(Data items)
=====

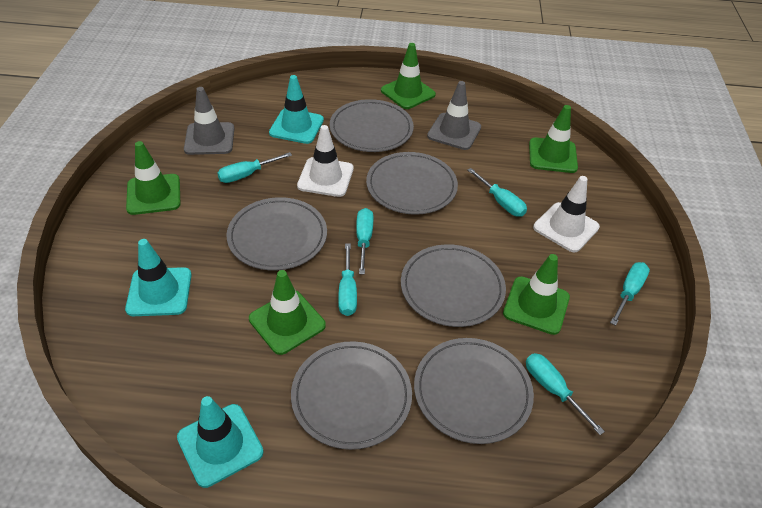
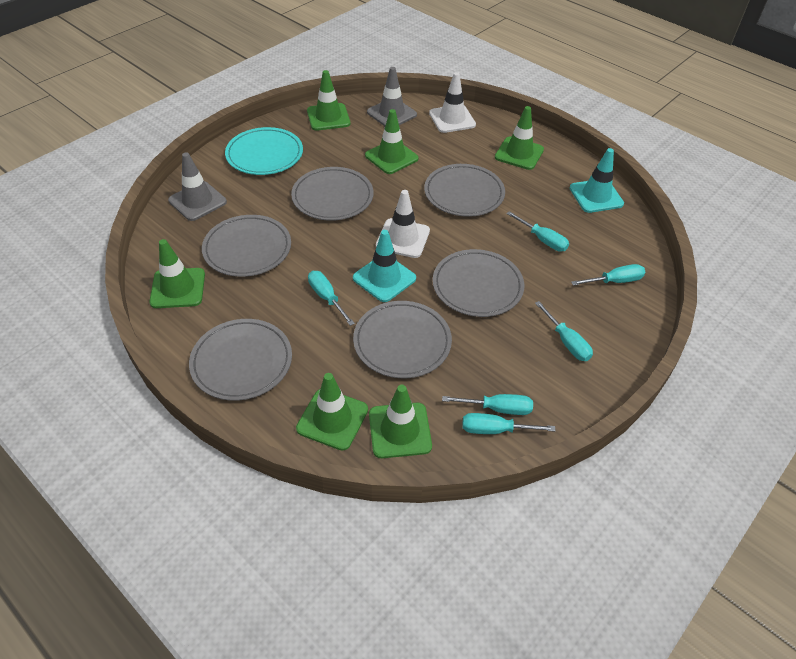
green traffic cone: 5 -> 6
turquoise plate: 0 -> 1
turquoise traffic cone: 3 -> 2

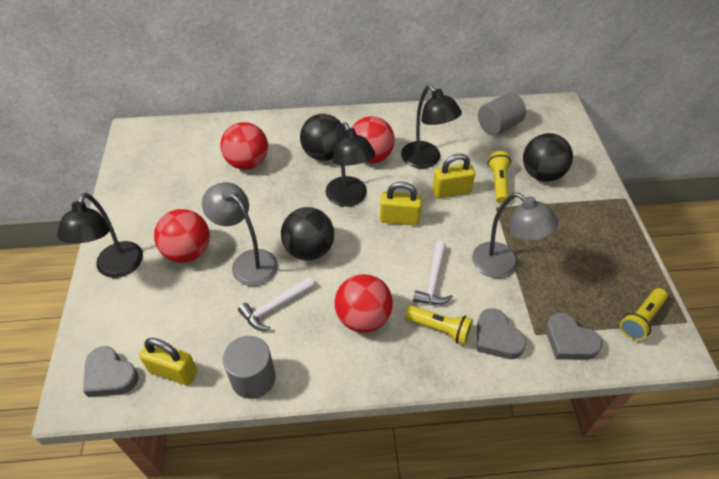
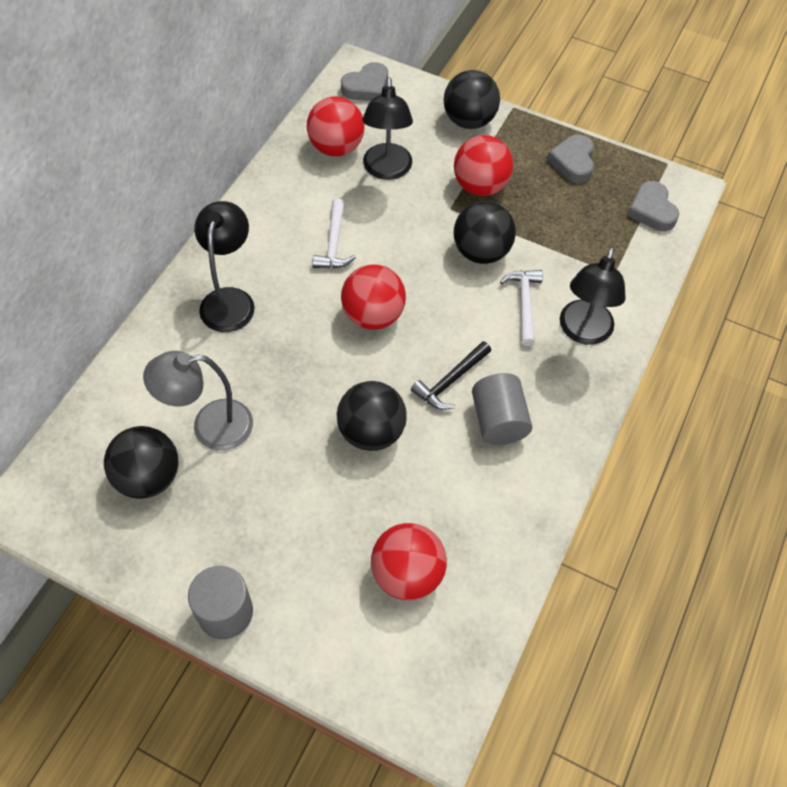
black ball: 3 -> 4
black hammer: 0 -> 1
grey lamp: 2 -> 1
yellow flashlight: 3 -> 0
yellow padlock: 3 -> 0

=====

Your objective – Make a word-for-word copy of the entries, without any pictures.

Completed exercise –
green traffic cone: 5 -> 6
turquoise plate: 0 -> 1
turquoise traffic cone: 3 -> 2

black ball: 3 -> 4
black hammer: 0 -> 1
grey lamp: 2 -> 1
yellow flashlight: 3 -> 0
yellow padlock: 3 -> 0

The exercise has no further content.